TASK DESCRIPTION —
Among the entries below, one stretch runs from the line that contains "none -> lime brick G5:H5 level 1" through the line that contains "none -> orange brick D6:D7 level 3". Repeat that stretch exactly, ends included, and only that.

PROVIDED RECORDS —
»»
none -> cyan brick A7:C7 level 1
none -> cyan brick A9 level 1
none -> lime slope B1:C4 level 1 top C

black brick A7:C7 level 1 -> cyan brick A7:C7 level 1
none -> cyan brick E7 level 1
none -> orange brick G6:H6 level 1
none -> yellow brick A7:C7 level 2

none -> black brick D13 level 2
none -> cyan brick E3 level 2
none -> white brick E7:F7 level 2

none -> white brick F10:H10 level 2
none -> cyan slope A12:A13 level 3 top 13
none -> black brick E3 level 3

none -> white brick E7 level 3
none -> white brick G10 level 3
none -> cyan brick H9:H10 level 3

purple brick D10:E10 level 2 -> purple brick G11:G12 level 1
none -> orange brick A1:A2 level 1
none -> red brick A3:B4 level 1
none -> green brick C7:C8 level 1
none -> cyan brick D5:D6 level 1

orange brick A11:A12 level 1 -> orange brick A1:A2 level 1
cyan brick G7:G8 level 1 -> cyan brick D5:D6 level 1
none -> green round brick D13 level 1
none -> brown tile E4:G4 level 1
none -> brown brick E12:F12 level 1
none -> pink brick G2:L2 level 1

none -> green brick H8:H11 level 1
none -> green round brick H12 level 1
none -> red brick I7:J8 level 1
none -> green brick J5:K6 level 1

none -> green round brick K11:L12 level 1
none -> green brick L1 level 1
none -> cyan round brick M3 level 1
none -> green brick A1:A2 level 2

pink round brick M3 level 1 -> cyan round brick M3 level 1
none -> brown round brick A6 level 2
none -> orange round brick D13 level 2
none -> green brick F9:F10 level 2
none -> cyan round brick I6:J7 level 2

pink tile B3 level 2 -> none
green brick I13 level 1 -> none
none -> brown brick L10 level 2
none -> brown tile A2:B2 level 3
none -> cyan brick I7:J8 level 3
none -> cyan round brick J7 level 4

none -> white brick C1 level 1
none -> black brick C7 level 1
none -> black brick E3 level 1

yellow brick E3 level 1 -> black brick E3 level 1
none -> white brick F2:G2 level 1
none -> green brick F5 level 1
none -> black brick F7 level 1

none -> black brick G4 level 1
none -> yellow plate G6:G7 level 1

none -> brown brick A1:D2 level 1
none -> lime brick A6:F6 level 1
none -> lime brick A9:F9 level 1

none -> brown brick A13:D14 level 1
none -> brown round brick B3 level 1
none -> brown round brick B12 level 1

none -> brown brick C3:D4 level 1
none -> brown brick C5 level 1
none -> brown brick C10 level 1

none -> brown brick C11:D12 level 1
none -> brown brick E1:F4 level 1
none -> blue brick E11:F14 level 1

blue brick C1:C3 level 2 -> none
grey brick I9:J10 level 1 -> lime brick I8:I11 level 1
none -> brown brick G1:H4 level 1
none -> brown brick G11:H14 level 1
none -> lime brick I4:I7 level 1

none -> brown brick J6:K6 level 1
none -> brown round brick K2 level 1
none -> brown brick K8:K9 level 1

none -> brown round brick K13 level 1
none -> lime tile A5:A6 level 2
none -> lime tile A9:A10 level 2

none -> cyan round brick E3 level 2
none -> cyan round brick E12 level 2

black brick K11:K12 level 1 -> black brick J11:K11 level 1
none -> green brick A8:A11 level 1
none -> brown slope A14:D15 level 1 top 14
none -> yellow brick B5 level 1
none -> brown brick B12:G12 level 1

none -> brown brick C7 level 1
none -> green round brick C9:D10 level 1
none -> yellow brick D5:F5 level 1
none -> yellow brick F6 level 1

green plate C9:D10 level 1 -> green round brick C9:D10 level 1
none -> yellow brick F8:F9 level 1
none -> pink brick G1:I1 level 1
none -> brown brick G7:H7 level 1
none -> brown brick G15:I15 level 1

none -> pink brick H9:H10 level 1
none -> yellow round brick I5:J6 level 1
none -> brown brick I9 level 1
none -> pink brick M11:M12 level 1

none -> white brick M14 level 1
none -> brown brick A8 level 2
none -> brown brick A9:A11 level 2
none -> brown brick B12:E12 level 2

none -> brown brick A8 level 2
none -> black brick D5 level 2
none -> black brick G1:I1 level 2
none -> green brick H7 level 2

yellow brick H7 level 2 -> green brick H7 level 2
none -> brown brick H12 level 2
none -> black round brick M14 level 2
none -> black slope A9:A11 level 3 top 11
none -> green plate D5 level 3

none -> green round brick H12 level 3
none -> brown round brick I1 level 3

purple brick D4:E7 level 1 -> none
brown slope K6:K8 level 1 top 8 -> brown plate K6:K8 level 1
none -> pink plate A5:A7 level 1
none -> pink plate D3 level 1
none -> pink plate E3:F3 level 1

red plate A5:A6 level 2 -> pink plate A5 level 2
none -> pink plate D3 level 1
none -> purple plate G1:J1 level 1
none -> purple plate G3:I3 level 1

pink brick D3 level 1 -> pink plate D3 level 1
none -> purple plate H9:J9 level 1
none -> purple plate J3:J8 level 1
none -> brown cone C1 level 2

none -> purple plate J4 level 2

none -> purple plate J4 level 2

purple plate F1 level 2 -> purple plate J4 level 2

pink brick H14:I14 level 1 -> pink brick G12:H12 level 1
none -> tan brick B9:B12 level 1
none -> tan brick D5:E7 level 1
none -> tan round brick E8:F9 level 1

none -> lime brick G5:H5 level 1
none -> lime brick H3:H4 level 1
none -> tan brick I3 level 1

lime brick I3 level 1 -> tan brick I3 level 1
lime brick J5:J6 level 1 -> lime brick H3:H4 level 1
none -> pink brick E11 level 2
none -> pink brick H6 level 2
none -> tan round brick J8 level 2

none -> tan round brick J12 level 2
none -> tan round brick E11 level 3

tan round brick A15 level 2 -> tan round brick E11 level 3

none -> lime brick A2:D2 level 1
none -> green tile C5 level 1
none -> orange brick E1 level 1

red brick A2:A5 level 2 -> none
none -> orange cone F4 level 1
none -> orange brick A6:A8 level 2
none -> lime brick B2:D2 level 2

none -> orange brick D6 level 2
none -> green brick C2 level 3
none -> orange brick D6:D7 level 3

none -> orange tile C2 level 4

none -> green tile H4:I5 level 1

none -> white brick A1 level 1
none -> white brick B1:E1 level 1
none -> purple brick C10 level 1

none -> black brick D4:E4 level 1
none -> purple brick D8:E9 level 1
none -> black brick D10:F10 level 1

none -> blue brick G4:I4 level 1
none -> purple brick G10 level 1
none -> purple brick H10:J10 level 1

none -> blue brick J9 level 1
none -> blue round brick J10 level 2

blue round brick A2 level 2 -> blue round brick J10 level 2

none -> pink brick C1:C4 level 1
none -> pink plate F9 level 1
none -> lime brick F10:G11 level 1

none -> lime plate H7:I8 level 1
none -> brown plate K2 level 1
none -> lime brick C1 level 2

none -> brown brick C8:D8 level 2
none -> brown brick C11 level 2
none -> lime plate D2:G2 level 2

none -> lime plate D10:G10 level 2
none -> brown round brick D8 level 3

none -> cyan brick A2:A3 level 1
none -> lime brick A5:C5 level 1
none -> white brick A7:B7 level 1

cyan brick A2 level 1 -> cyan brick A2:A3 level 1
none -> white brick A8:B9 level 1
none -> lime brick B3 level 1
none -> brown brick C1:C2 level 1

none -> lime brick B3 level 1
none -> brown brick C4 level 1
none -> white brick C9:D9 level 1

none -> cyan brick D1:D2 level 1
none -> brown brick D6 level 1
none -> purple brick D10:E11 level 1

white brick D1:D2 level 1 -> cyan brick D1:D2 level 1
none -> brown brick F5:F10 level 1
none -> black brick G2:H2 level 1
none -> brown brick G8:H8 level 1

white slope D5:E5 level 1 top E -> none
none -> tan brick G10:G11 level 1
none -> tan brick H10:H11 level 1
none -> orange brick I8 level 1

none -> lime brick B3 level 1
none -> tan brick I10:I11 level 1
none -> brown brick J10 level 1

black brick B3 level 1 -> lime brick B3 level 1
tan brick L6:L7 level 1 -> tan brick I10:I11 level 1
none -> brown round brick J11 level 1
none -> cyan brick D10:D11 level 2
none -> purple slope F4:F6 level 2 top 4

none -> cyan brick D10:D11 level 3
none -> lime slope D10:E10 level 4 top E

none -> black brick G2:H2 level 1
««
YOUR SOLUTION —
none -> lime brick G5:H5 level 1
none -> lime brick H3:H4 level 1
none -> tan brick I3 level 1

lime brick I3 level 1 -> tan brick I3 level 1
lime brick J5:J6 level 1 -> lime brick H3:H4 level 1
none -> pink brick E11 level 2
none -> pink brick H6 level 2
none -> tan round brick J8 level 2

none -> tan round brick J12 level 2
none -> tan round brick E11 level 3

tan round brick A15 level 2 -> tan round brick E11 level 3

none -> lime brick A2:D2 level 1
none -> green tile C5 level 1
none -> orange brick E1 level 1

red brick A2:A5 level 2 -> none
none -> orange cone F4 level 1
none -> orange brick A6:A8 level 2
none -> lime brick B2:D2 level 2

none -> orange brick D6 level 2
none -> green brick C2 level 3
none -> orange brick D6:D7 level 3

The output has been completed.